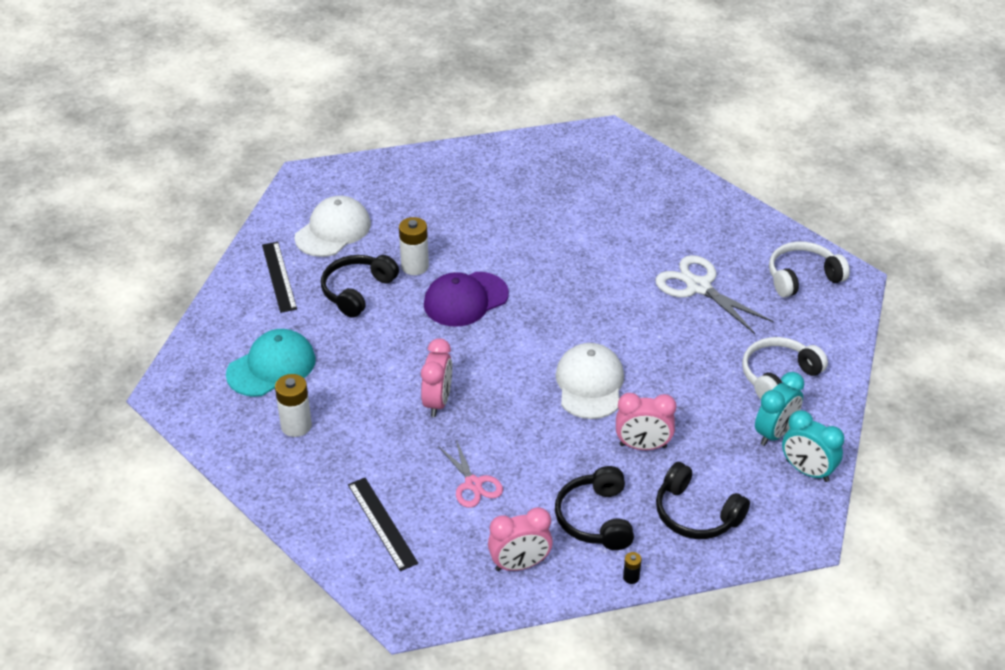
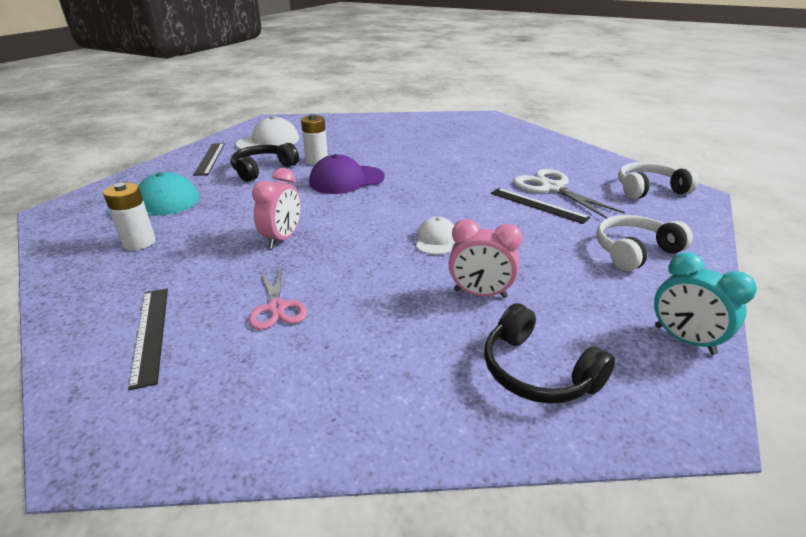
camera: 10 degrees right, 10 degrees down
pink clock [488,507,553,571] -> none
white cap [555,343,624,419] -> white cap [416,217,455,255], size x0.60
black headphones [555,466,634,550] -> none
black battery [623,552,641,584] -> none
turquoise clock [755,372,805,446] -> none
none -> black ruler [491,188,590,224]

___

▶ _The task_: Please leave the images out and retype the rest of the material exactly.

▶ _Result of the task_:
camera: 10 degrees right, 10 degrees down
pink clock [488,507,553,571] -> none
white cap [555,343,624,419] -> white cap [416,217,455,255], size x0.60
black headphones [555,466,634,550] -> none
black battery [623,552,641,584] -> none
turquoise clock [755,372,805,446] -> none
none -> black ruler [491,188,590,224]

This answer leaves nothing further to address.